**Task description**
Collect all lines below with the string "black".

**Material for this exercise**
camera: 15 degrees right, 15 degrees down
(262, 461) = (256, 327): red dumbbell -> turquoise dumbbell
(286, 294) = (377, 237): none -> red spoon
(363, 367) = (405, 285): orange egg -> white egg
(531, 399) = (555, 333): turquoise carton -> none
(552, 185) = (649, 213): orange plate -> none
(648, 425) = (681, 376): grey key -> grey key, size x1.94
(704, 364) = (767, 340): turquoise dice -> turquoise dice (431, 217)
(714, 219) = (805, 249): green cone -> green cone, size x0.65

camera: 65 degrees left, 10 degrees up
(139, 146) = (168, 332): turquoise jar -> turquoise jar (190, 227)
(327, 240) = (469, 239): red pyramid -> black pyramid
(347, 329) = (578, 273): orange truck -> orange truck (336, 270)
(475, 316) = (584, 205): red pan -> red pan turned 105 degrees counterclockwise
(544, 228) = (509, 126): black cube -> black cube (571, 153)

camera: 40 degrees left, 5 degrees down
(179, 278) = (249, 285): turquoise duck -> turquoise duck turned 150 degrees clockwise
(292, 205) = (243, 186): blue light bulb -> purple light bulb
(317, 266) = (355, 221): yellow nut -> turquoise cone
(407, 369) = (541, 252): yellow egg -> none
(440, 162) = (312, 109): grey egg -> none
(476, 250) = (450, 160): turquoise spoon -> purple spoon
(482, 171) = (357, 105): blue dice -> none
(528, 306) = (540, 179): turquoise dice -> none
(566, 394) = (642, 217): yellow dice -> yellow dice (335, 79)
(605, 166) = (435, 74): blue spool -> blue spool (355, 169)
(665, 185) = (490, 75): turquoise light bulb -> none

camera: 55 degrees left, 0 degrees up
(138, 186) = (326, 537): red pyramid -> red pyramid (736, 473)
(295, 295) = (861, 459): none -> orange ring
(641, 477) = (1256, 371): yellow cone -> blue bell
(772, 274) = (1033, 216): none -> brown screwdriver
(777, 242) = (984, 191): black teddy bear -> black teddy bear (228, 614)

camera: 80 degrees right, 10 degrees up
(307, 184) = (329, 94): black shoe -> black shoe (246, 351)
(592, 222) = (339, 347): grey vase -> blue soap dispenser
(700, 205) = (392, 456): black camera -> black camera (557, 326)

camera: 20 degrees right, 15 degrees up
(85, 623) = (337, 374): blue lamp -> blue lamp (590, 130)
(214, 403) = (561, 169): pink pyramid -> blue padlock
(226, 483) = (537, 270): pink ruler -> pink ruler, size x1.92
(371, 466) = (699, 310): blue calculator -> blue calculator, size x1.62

**Problem solution**
(327, 240) = (469, 239): red pyramid -> black pyramid
(544, 228) = (509, 126): black cube -> black cube (571, 153)
(777, 242) = (984, 191): black teddy bear -> black teddy bear (228, 614)
(307, 184) = (329, 94): black shoe -> black shoe (246, 351)
(700, 205) = (392, 456): black camera -> black camera (557, 326)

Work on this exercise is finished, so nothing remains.